**Information provided:**
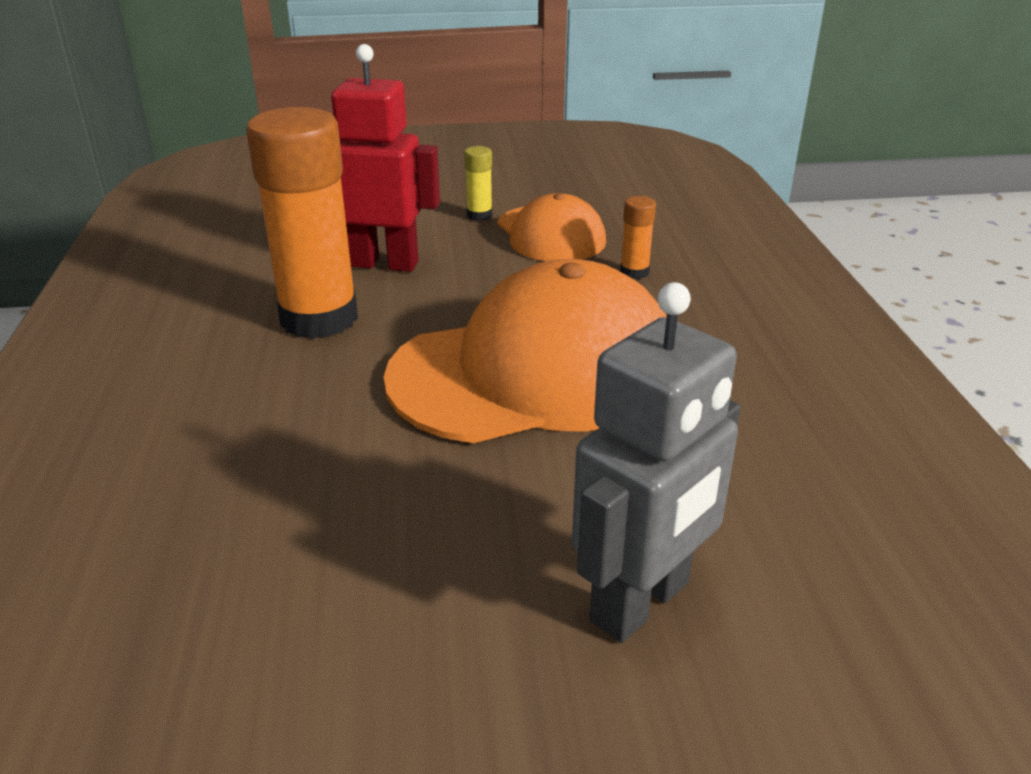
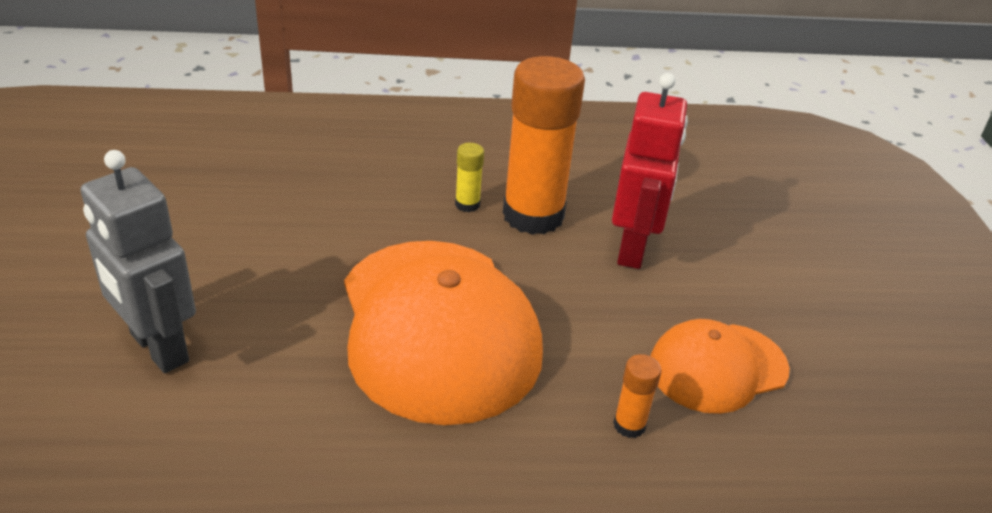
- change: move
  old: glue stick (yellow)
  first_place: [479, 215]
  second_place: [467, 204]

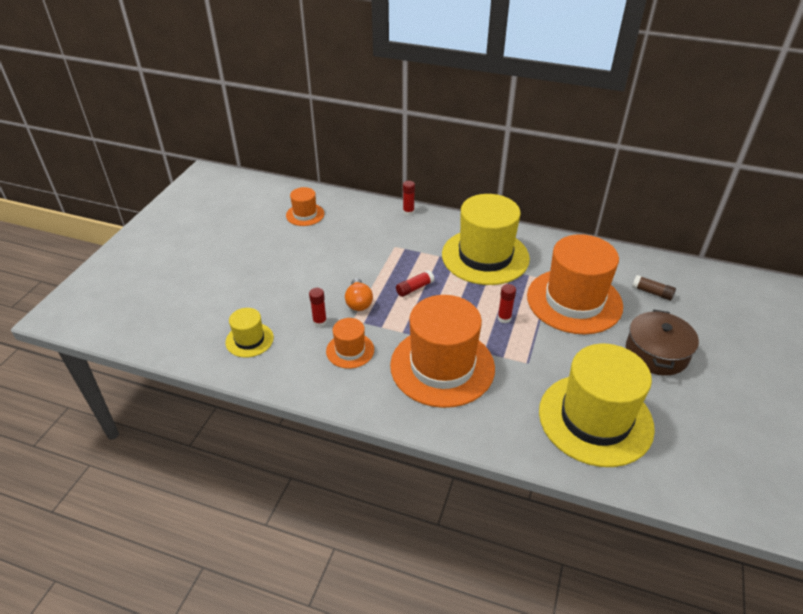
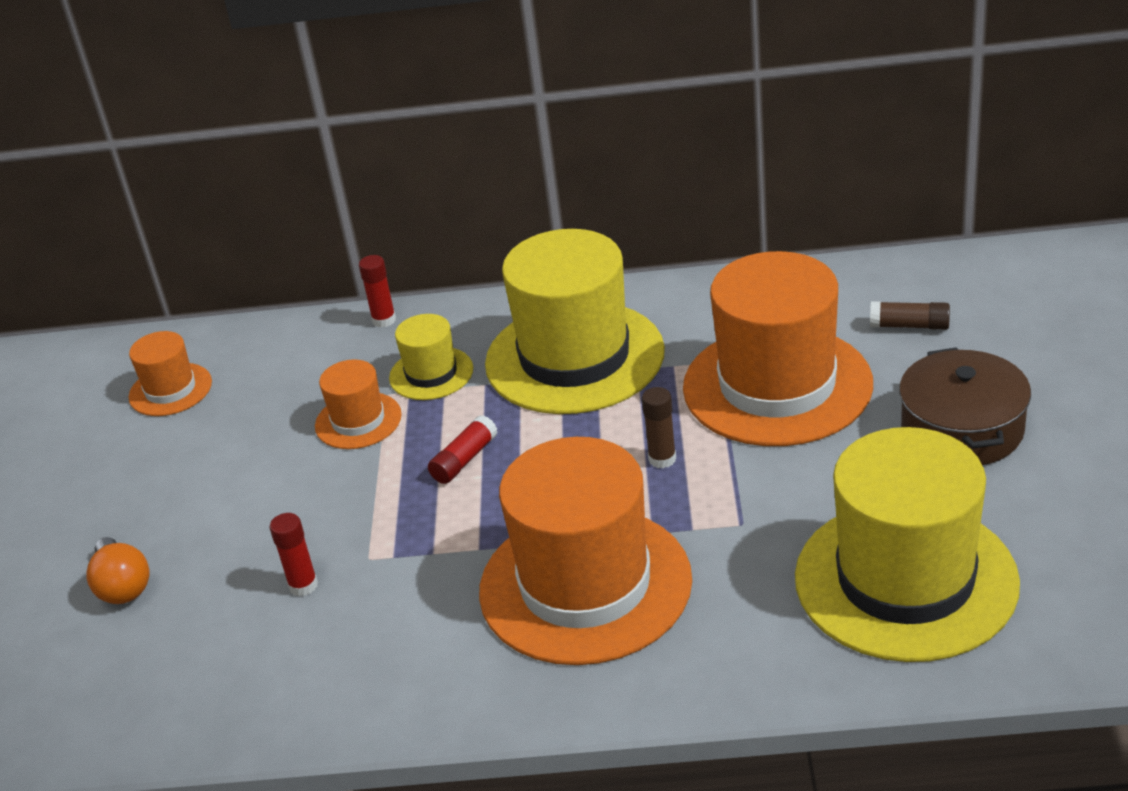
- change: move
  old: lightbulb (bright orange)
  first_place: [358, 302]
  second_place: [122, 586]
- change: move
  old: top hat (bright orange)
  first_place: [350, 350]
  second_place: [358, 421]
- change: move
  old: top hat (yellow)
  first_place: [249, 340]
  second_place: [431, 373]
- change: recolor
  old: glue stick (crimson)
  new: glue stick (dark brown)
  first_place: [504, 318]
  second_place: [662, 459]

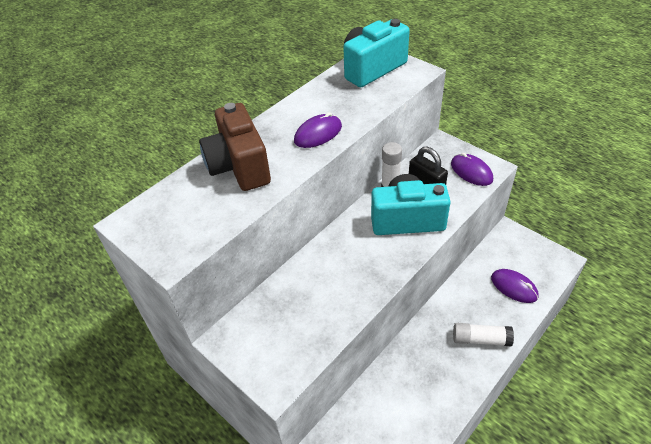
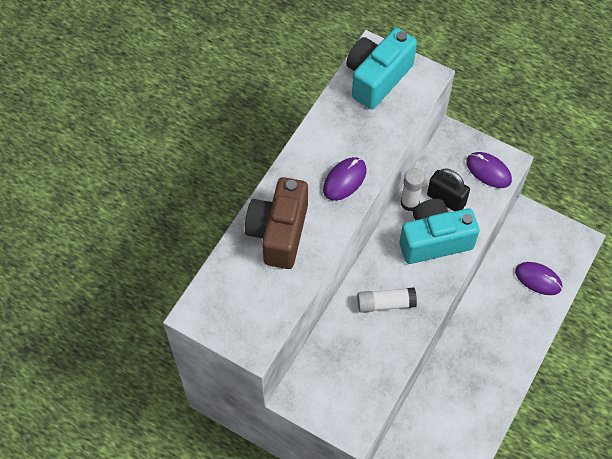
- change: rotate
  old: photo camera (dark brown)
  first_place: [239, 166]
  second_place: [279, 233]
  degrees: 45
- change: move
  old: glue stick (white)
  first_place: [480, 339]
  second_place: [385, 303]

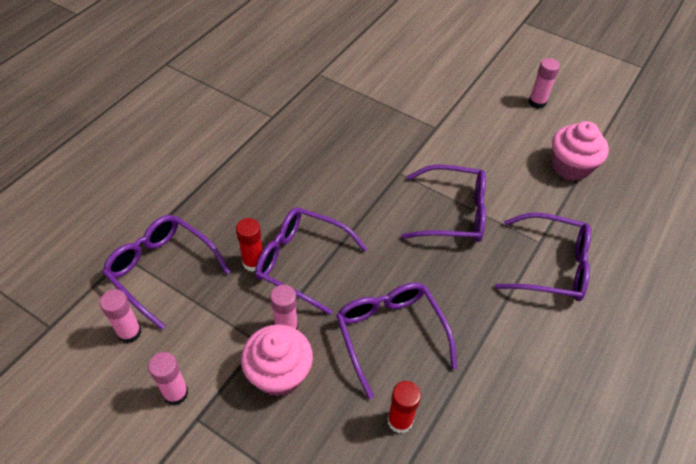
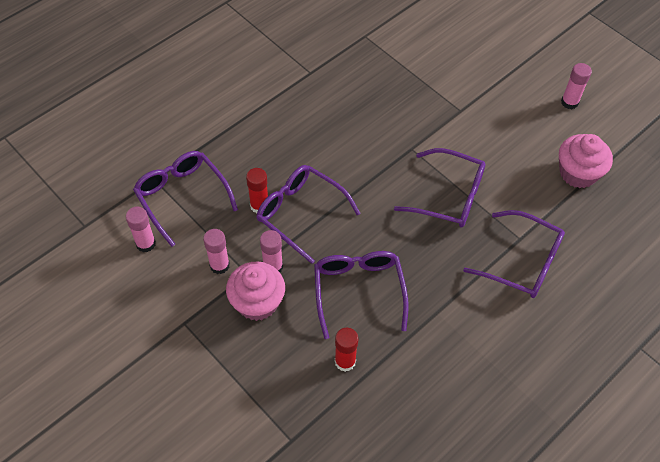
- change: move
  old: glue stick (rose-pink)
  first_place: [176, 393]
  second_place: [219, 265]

**Work to be completed:**
Transcribe the data verbatim. No picture belongs in the result.

**Output below:**
- change: move
  old: glue stick (yellow)
  first_place: [479, 215]
  second_place: [467, 204]

- change: move
  old: lightbulb (bright orange)
  first_place: [358, 302]
  second_place: [122, 586]
- change: move
  old: top hat (bright orange)
  first_place: [350, 350]
  second_place: [358, 421]
- change: move
  old: top hat (yellow)
  first_place: [249, 340]
  second_place: [431, 373]
- change: recolor
  old: glue stick (crimson)
  new: glue stick (dark brown)
  first_place: [504, 318]
  second_place: [662, 459]

- change: rotate
  old: photo camera (dark brown)
  first_place: [239, 166]
  second_place: [279, 233]
  degrees: 45
- change: move
  old: glue stick (white)
  first_place: [480, 339]
  second_place: [385, 303]

- change: move
  old: glue stick (rose-pink)
  first_place: [176, 393]
  second_place: [219, 265]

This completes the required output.